— What you will do —
Report every line of the records below that contains the string "with", copying each line in full.

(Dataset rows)

----

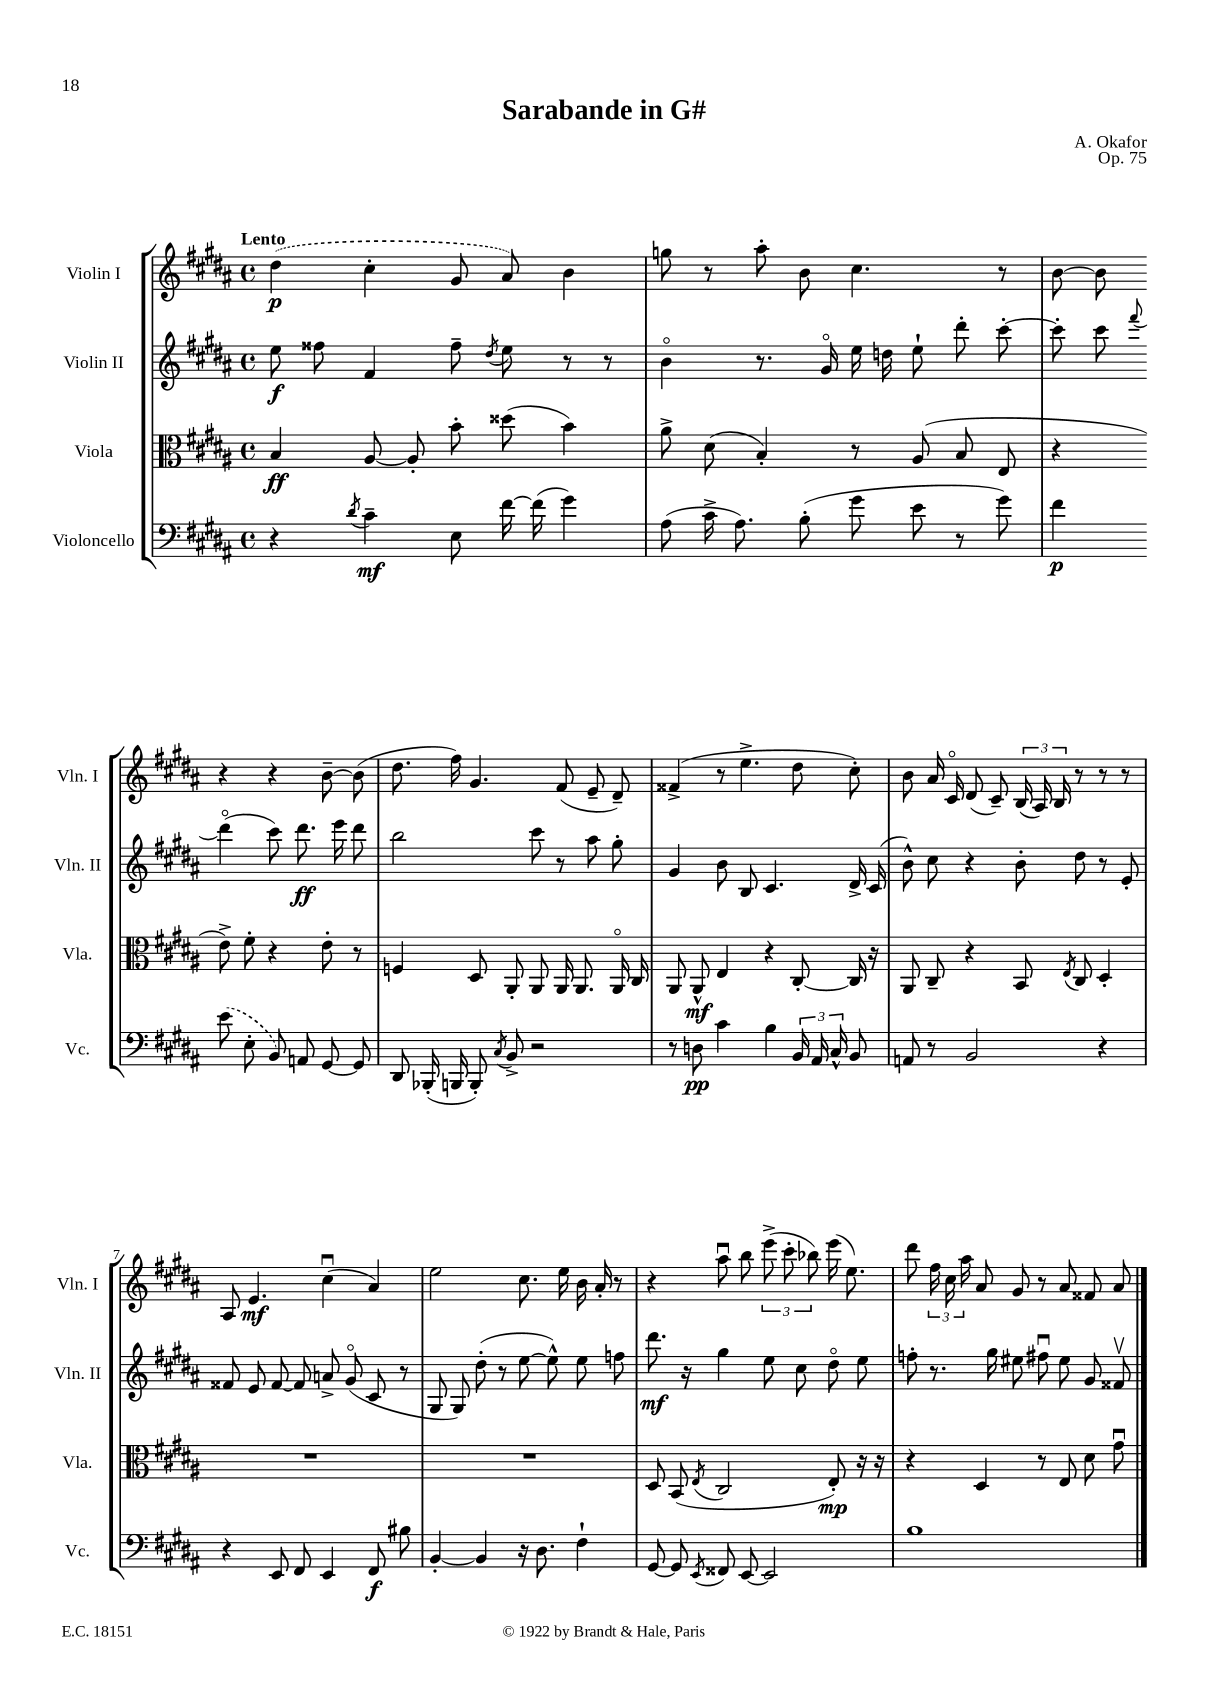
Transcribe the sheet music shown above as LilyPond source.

\header { title = "Sarabande in G#" composer = "A. Okafor" opus = "Op. 75" }
<<
\new StaffGroup <<
\new Staff = "s0" \with { instrumentName = "Violin I" shortInstrumentName = "Vln. I" } {
    \clef treble \key b \major \defaultTimeSignature \time 4/4 \tempo "Lento"
    \autoBeamOff \once \slurDashed dis''4\p( cis''4-. gis'8 ais'8) b'4 |
    g''8 r8 ais''8-. b'8 cis''4. r8 |
    b'8~ b'8 r4 r4 b'8~-- b'8( |
    dis''8. fis''16) gis'4. fis'8( e'8-- dis'8--) |
    fisis'4->( r8 e''4.-> dis''8 cis''8-.) |
    b'8 ais'16 cis'16\flageolet dis'8( cis'8--) \tuplet 3/2 { b16( ais16) b16 } r8 r8 r8 |
    ais8 e'4.\mf cis''4\downbow( ais'4) |
    e''2 cis''8. e''16 b'16 ais'16-. r8 |
    r4 ais''8\downbow b''8 \tuplet 3/2 { e'''8->( cis'''8-. bes''8) } e'''16( e''8.) |
    dis'''8 \tuplet 3/2 { fis''16 cis''16 ais''16 } ais'8 gis'8 r8 ais'8 fisis'8 ais'8 \bar "|." |
}
\new Staff = "s1" \with { instrumentName = "Violin II" shortInstrumentName = "Vln. II" } {
    \clef treble \key b \major \defaultTimeSignature \time 4/4
    \autoBeamOff e''8\f fisis''8 fis'4 fisis''8-- \acciaccatura { dis''8 } e''8 r8 r8 |
    b'4\flageolet r8. gis'16\flageolet e''16 d''16 e''8-! dis'''8-. cis'''8~-. |
    cis'''8-. cis'''8 \appoggiatura { fis'''8 } dis'''4\flageolet( cis'''8) dis'''8.\ff e'''16 dis'''8 |
    b''2 cis'''8 r8 ais''8 gis''8-. |
    gis'4 b'8 b8 cis'4. dis'16-> cis'16( |
    b'8-^) cis''8 r4 b'8-. dis''8 r8 e'8-. |
    fisis'8 e'8 fisis'8~ fisis'8 a'8-> gis'8\flageolet( cis'8 r8 |
    gis8 gis8) dis''8-.( r8 e''8~ e''8-^) e''8 f''8 |
    dis'''8.\mf r16 gis''4 e''8 cis''8 dis''8\flageolet e''8 |
    f''8-. r8. gis''16 eis''8 fis''8\downbow eis''8 gis'8 fisis'8\upbow \bar "|." |
}
\new Staff = "s2" \with { instrumentName = "Viola" shortInstrumentName = "Vla." } {
    \clef alto \key b \major \defaultTimeSignature \time 4/4
    \autoBeamOff b4\ff ais8~ ais8-. b'8-. disis''8( b'4) |
    ais'8-> dis'8( b4-.) r8 ais8( b8 e8 |
    r4 e'8->) fis'8-. r4 e'8-. r8 |
    f4 dis8 ais,8-. ais,8 ais,16 ais,8. ais,16\flageolet cis16 |
    ais,8 ais,8-^\mf e4 r4 cis8~-. cis16 r16 |
    ais,8 cis8-- r4 b,8 \acciaccatura { e8 } cis8 dis4-. |
    R1 |
    R1 |
    dis8 b,8( \acciaccatura { e8 } cis2 e8-.\mp) r16 r16 |
    r4 dis4 r8 e8 dis'8 gis'8\downbow \bar "|." |
}
\new Staff = "s3" \with { instrumentName = "Violoncello" shortInstrumentName = "Vc." } {
    \clef bass \key b \major \defaultTimeSignature \time 4/4
    \autoBeamOff r4 \acciaccatura { dis'8 } cis'4--\mf e8 fis'16~ fis'16( gis'4) |
    ais8( cis'16-> ais8.) b8-.( gis'8 e'8 r8 gis'8) |
    fis'4\p \once \slurDashed e'8( e8-. b,8) a,8 gis,8~ gis,8 |
    dis,8 bes,,16-.( b,,16 b,,8-.) \acciaccatura { cis8 } b,8-> r2 |
    r8 d8\pp cis'4 b4 \tuplet 3/2 { b,16 ais,16 cis16-^ } b,8 |
    a,8 r8 b,2 r4 |
    r4 e,8 fis,8 e,4 fis,8\f bis8 |
    b,4~-. b,4 r16 dis8. fis4-! |
    gis,8~ gis,8 \acciaccatura { e,8 } fisis,8 e,8~ e,2 |
    b1 \bar "|." |
}
>>
>>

----

— Result for this task —
\new Staff = "s0" \with { instrumentName = "Violin I" shortInstrumentName = "Vln. I" } {
\new Staff = "s1" \with { instrumentName = "Violin II" shortInstrumentName = "Vln. II" } {
\new Staff = "s2" \with { instrumentName = "Viola" shortInstrumentName = "Vla." } {
\new Staff = "s3" \with { instrumentName = "Violoncello" shortInstrumentName = "Vc." } {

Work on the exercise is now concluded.